Source records Start Marker

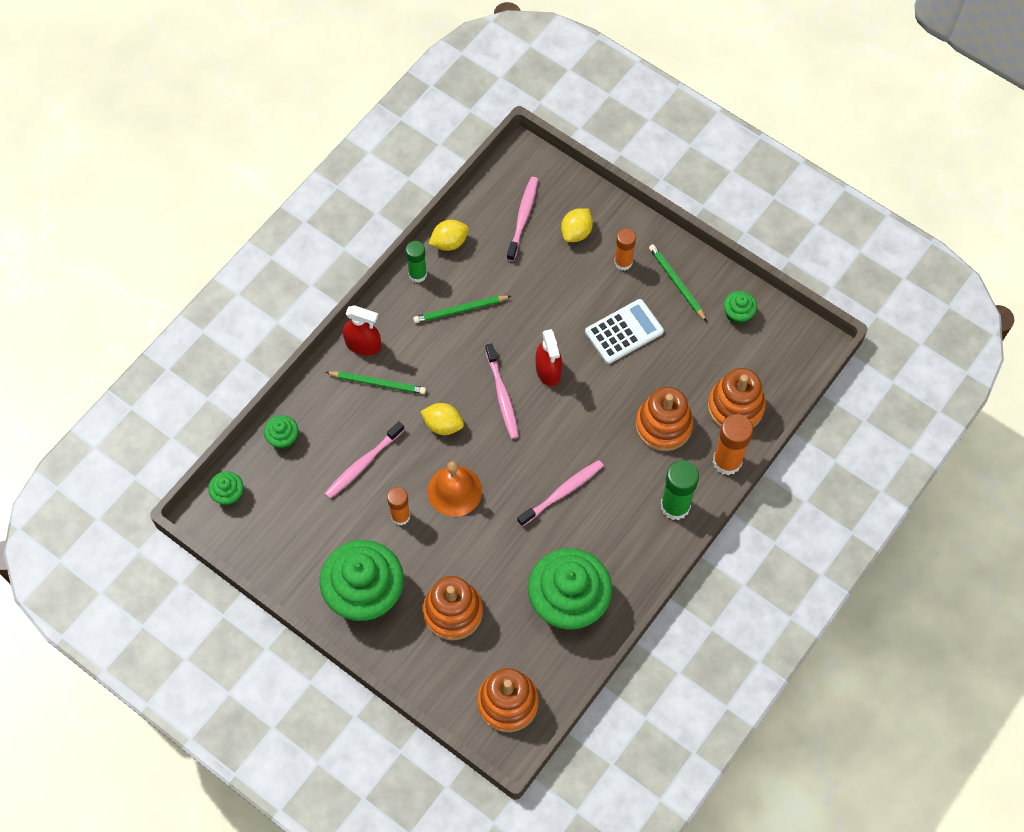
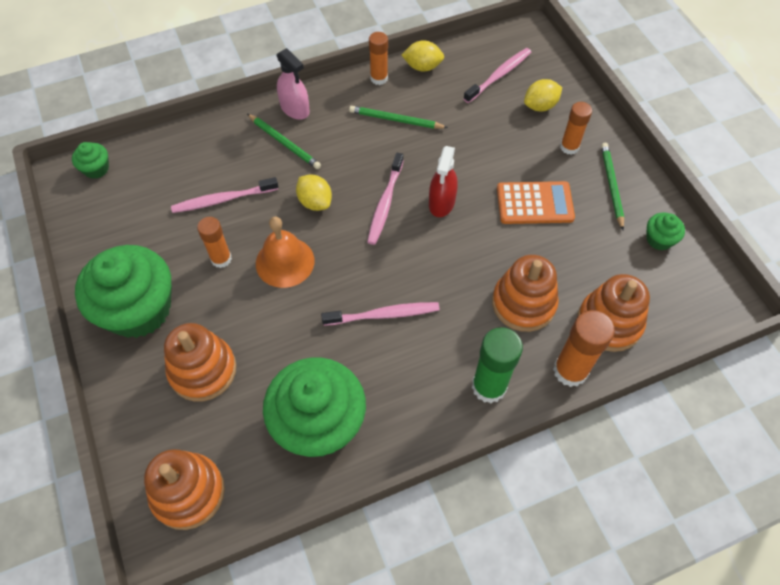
camera: 30 degrees right, 5 degrees down
green cupcake [264,415,298,450] -> none
red spray bottle [343,305,381,355] -> pink spray bottle [277,48,310,120]
green glue stick [406,241,427,283] -> orange glue stick [369,32,388,85]
white calculator [585,299,664,364] -> orange calculator [497,181,575,224]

Source records End Marker

§ Exercise aim:
Find the line that contains "red spray bottle". Write out that line and every line after it through the end of the data, exactly, and nothing else.

§ Output below:
red spray bottle [343,305,381,355] -> pink spray bottle [277,48,310,120]
green glue stick [406,241,427,283] -> orange glue stick [369,32,388,85]
white calculator [585,299,664,364] -> orange calculator [497,181,575,224]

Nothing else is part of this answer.